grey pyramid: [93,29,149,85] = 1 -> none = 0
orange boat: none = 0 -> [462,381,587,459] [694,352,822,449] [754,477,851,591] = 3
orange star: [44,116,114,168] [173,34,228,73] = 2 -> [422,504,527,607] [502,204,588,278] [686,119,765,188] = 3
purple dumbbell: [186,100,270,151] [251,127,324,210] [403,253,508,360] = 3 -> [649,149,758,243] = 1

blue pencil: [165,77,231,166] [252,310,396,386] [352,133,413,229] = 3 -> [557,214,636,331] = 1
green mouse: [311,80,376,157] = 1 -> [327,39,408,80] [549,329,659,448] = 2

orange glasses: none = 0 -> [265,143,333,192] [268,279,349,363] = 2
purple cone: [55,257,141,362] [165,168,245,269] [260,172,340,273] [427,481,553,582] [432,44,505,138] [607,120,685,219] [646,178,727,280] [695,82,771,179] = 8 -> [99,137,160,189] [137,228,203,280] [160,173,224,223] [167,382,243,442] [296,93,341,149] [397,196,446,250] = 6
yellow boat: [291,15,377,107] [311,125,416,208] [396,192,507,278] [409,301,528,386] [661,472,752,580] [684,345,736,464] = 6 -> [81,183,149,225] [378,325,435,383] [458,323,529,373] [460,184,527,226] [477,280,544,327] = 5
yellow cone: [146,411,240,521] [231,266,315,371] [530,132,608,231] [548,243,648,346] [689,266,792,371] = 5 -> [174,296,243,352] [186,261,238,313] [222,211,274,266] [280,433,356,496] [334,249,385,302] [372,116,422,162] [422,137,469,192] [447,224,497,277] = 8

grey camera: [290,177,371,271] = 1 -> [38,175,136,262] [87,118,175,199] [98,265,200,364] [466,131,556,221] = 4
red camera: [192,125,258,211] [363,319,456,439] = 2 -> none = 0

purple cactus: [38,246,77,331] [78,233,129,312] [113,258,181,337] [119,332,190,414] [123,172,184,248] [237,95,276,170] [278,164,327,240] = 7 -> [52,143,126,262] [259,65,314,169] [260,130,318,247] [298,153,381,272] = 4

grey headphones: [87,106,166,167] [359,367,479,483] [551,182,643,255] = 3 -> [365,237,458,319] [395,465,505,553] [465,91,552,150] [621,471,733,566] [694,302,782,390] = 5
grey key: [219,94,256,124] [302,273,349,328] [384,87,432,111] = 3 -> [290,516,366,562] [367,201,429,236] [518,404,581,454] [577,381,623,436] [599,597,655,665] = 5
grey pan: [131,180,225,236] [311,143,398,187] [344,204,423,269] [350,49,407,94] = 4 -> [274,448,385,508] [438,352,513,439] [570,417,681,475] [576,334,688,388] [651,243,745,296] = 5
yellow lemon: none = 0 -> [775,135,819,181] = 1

TASK OBJECTIVE:
Wherever "yellow" appears in the listing, report the line it is on.

SOLUTION TO THIS TASK:
yellow boat: [291,15,377,107] [311,125,416,208] [396,192,507,278] [409,301,528,386] [661,472,752,580] [684,345,736,464] = 6 -> [81,183,149,225] [378,325,435,383] [458,323,529,373] [460,184,527,226] [477,280,544,327] = 5
yellow cone: [146,411,240,521] [231,266,315,371] [530,132,608,231] [548,243,648,346] [689,266,792,371] = 5 -> [174,296,243,352] [186,261,238,313] [222,211,274,266] [280,433,356,496] [334,249,385,302] [372,116,422,162] [422,137,469,192] [447,224,497,277] = 8
yellow lemon: none = 0 -> [775,135,819,181] = 1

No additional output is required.